--- INSTRUCTION ---
Check each line below for the word "tape" and give the count alone.

--- DATA EXCERPTS ---
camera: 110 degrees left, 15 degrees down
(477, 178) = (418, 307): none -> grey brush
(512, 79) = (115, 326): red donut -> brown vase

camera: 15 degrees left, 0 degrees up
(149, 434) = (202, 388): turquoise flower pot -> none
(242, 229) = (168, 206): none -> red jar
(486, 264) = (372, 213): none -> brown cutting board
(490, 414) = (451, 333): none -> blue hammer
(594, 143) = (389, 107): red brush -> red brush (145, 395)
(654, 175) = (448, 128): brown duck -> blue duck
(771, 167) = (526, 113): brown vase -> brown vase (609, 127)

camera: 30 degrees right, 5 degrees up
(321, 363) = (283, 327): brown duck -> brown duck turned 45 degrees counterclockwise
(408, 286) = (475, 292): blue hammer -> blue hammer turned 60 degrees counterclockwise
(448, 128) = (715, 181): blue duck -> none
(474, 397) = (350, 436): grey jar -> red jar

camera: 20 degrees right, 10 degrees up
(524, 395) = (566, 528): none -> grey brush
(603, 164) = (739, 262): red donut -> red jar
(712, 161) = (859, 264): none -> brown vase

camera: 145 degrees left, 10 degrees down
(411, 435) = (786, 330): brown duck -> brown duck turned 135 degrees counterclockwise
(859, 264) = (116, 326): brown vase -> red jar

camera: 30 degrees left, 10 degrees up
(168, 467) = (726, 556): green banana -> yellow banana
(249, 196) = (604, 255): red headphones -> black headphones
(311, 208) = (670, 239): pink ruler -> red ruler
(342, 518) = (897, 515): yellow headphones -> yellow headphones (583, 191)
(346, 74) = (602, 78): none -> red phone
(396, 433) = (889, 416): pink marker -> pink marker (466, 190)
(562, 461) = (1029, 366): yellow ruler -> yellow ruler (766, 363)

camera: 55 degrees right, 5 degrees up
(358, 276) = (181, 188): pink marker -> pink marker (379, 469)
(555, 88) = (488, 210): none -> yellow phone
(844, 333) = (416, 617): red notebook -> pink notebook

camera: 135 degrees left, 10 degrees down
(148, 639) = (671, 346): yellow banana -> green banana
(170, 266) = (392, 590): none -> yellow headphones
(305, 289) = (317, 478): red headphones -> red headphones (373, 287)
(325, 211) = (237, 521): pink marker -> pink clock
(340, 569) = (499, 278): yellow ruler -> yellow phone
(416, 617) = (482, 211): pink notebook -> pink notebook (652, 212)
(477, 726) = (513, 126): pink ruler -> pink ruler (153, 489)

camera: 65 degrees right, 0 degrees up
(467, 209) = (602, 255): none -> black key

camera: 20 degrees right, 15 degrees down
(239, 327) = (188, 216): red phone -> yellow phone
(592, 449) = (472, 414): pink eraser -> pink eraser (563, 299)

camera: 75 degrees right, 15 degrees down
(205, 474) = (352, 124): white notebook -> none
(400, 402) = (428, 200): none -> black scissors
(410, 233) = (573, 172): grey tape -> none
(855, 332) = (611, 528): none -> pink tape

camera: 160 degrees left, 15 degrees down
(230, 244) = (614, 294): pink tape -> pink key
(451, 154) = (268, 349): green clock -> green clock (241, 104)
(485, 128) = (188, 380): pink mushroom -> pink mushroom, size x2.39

--- ANSWER SPACE ---
3